(Part of a data file)
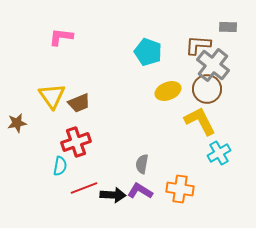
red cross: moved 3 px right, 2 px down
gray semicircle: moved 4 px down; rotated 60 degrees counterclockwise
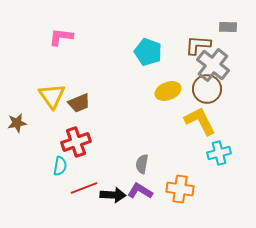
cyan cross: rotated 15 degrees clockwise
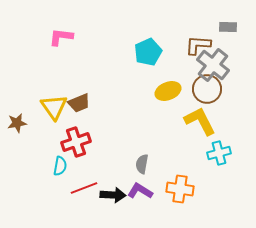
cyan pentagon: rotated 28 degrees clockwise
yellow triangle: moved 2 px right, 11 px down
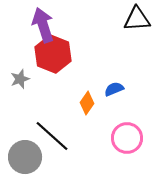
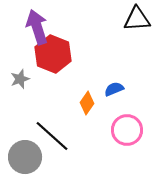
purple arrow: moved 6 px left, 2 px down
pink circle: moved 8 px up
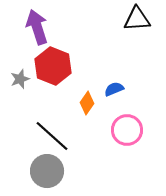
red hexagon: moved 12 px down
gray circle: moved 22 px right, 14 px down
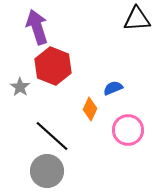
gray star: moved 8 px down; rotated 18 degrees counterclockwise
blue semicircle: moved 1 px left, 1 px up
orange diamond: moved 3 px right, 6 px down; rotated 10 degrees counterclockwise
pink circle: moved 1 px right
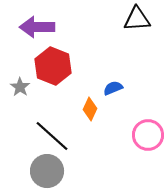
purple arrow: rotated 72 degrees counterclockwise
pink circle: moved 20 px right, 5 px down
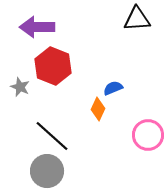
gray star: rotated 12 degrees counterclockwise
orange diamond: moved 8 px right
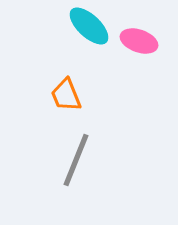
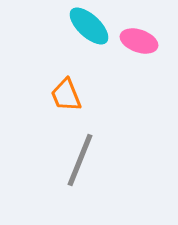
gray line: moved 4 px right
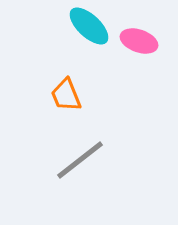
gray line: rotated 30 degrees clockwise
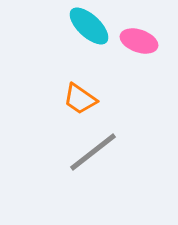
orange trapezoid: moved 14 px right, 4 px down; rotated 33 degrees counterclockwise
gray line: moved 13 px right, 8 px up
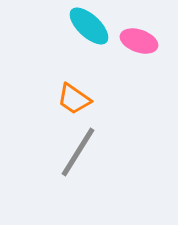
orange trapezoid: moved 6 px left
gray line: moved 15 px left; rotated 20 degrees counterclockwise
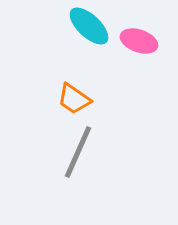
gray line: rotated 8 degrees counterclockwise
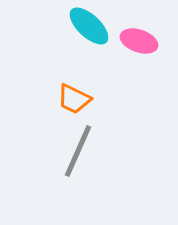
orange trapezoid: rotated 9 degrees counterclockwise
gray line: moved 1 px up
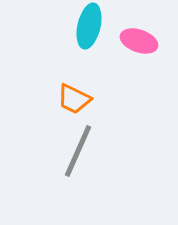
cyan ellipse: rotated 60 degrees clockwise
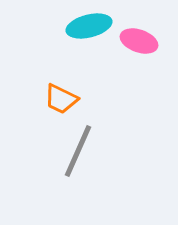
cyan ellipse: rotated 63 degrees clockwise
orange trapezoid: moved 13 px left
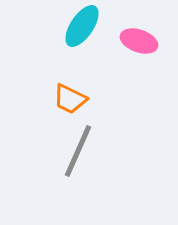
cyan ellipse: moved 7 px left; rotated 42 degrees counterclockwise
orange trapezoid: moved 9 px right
==
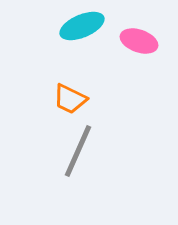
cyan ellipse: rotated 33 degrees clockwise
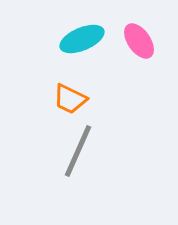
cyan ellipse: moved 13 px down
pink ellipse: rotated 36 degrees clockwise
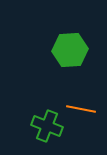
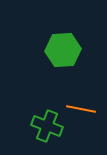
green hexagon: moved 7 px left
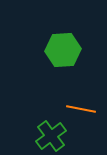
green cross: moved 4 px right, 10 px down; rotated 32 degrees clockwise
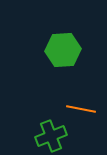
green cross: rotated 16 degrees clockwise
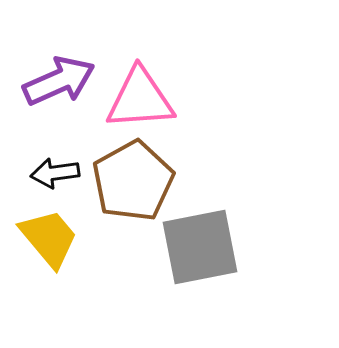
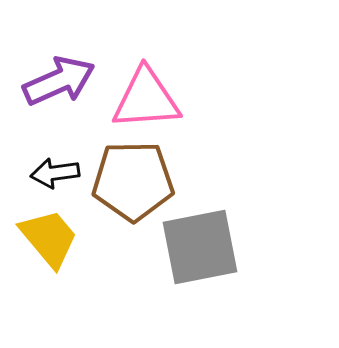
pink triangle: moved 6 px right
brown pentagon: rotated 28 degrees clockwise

→ **Prompt**: Switch each "clockwise" to "counterclockwise" in the items from the line with "green cross: moved" up to and including the line with "brown pentagon: rotated 28 degrees clockwise", and write those lines out again with everything else unchanged. Leave out the picture lines.

→ **Response to the task**:
green cross: moved 4 px right, 10 px down; rotated 32 degrees counterclockwise
green cross: rotated 16 degrees counterclockwise
pink triangle: moved 6 px right
brown pentagon: rotated 28 degrees counterclockwise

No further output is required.